Version comparison data>
━━━━━━
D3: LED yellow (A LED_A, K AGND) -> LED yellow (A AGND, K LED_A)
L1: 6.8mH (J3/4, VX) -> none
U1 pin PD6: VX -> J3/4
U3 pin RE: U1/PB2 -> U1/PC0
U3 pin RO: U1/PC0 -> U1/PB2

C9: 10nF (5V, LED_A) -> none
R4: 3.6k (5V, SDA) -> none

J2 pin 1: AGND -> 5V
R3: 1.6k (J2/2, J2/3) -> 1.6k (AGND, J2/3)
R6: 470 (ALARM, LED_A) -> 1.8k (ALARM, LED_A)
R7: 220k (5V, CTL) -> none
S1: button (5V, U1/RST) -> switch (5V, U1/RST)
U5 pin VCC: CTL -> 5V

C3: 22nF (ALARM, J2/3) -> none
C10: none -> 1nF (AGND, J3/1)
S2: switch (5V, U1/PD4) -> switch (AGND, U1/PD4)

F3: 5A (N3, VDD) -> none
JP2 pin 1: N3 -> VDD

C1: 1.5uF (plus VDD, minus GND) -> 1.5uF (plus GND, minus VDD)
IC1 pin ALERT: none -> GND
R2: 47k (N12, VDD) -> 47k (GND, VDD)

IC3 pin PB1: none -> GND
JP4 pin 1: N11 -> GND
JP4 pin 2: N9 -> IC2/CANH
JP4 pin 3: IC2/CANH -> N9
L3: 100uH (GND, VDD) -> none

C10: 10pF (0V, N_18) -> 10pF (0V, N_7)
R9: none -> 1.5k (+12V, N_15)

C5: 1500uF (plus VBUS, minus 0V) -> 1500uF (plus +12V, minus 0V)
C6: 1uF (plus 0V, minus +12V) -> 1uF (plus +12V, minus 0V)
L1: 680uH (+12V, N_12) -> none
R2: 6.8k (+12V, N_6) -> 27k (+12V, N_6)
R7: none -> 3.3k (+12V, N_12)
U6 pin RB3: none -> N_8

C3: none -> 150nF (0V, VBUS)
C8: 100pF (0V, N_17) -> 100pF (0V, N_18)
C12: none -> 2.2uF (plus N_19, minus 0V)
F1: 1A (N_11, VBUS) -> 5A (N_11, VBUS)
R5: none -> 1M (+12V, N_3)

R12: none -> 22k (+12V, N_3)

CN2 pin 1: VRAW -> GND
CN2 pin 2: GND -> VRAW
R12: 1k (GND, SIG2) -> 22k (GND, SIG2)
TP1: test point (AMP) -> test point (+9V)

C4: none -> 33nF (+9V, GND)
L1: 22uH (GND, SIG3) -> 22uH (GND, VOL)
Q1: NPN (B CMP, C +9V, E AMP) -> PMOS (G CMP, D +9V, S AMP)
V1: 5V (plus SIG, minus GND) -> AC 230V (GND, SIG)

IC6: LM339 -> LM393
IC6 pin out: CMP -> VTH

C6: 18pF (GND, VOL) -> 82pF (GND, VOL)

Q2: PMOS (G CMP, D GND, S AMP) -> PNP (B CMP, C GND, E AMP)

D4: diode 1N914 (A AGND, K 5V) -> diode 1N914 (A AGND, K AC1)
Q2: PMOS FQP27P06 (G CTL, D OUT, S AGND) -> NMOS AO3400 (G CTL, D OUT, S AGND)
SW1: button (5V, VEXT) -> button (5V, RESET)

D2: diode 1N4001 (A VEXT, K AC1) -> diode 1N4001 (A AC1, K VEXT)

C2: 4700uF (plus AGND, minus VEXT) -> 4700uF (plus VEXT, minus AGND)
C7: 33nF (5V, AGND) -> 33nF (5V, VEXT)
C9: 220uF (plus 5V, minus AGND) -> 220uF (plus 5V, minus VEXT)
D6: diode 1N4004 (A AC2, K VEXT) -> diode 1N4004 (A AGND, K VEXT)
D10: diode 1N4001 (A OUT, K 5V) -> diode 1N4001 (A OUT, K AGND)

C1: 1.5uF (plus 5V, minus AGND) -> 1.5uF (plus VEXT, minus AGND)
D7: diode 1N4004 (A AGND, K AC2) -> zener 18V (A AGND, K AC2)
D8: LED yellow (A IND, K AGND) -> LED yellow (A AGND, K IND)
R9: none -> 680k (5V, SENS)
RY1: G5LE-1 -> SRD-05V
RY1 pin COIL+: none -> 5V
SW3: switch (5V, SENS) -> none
━━━━━━
The problem> This exercise requires that all of the entries be repeated exactly.

Response area>
D3: LED yellow (A LED_A, K AGND) -> LED yellow (A AGND, K LED_A)
L1: 6.8mH (J3/4, VX) -> none
U1 pin PD6: VX -> J3/4
U3 pin RE: U1/PB2 -> U1/PC0
U3 pin RO: U1/PC0 -> U1/PB2

C9: 10nF (5V, LED_A) -> none
R4: 3.6k (5V, SDA) -> none

J2 pin 1: AGND -> 5V
R3: 1.6k (J2/2, J2/3) -> 1.6k (AGND, J2/3)
R6: 470 (ALARM, LED_A) -> 1.8k (ALARM, LED_A)
R7: 220k (5V, CTL) -> none
S1: button (5V, U1/RST) -> switch (5V, U1/RST)
U5 pin VCC: CTL -> 5V

C3: 22nF (ALARM, J2/3) -> none
C10: none -> 1nF (AGND, J3/1)
S2: switch (5V, U1/PD4) -> switch (AGND, U1/PD4)

F3: 5A (N3, VDD) -> none
JP2 pin 1: N3 -> VDD

C1: 1.5uF (plus VDD, minus GND) -> 1.5uF (plus GND, minus VDD)
IC1 pin ALERT: none -> GND
R2: 47k (N12, VDD) -> 47k (GND, VDD)

IC3 pin PB1: none -> GND
JP4 pin 1: N11 -> GND
JP4 pin 2: N9 -> IC2/CANH
JP4 pin 3: IC2/CANH -> N9
L3: 100uH (GND, VDD) -> none

C10: 10pF (0V, N_18) -> 10pF (0V, N_7)
R9: none -> 1.5k (+12V, N_15)

C5: 1500uF (plus VBUS, minus 0V) -> 1500uF (plus +12V, minus 0V)
C6: 1uF (plus 0V, minus +12V) -> 1uF (plus +12V, minus 0V)
L1: 680uH (+12V, N_12) -> none
R2: 6.8k (+12V, N_6) -> 27k (+12V, N_6)
R7: none -> 3.3k (+12V, N_12)
U6 pin RB3: none -> N_8

C3: none -> 150nF (0V, VBUS)
C8: 100pF (0V, N_17) -> 100pF (0V, N_18)
C12: none -> 2.2uF (plus N_19, minus 0V)
F1: 1A (N_11, VBUS) -> 5A (N_11, VBUS)
R5: none -> 1M (+12V, N_3)

R12: none -> 22k (+12V, N_3)

CN2 pin 1: VRAW -> GND
CN2 pin 2: GND -> VRAW
R12: 1k (GND, SIG2) -> 22k (GND, SIG2)
TP1: test point (AMP) -> test point (+9V)

C4: none -> 33nF (+9V, GND)
L1: 22uH (GND, SIG3) -> 22uH (GND, VOL)
Q1: NPN (B CMP, C +9V, E AMP) -> PMOS (G CMP, D +9V, S AMP)
V1: 5V (plus SIG, minus GND) -> AC 230V (GND, SIG)

IC6: LM339 -> LM393
IC6 pin out: CMP -> VTH

C6: 18pF (GND, VOL) -> 82pF (GND, VOL)

Q2: PMOS (G CMP, D GND, S AMP) -> PNP (B CMP, C GND, E AMP)

D4: diode 1N914 (A AGND, K 5V) -> diode 1N914 (A AGND, K AC1)
Q2: PMOS FQP27P06 (G CTL, D OUT, S AGND) -> NMOS AO3400 (G CTL, D OUT, S AGND)
SW1: button (5V, VEXT) -> button (5V, RESET)

D2: diode 1N4001 (A VEXT, K AC1) -> diode 1N4001 (A AC1, K VEXT)

C2: 4700uF (plus AGND, minus VEXT) -> 4700uF (plus VEXT, minus AGND)
C7: 33nF (5V, AGND) -> 33nF (5V, VEXT)
C9: 220uF (plus 5V, minus AGND) -> 220uF (plus 5V, minus VEXT)
D6: diode 1N4004 (A AC2, K VEXT) -> diode 1N4004 (A AGND, K VEXT)
D10: diode 1N4001 (A OUT, K 5V) -> diode 1N4001 (A OUT, K AGND)

C1: 1.5uF (plus 5V, minus AGND) -> 1.5uF (plus VEXT, minus AGND)
D7: diode 1N4004 (A AGND, K AC2) -> zener 18V (A AGND, K AC2)
D8: LED yellow (A IND, K AGND) -> LED yellow (A AGND, K IND)
R9: none -> 680k (5V, SENS)
RY1: G5LE-1 -> SRD-05V
RY1 pin COIL+: none -> 5V
SW3: switch (5V, SENS) -> none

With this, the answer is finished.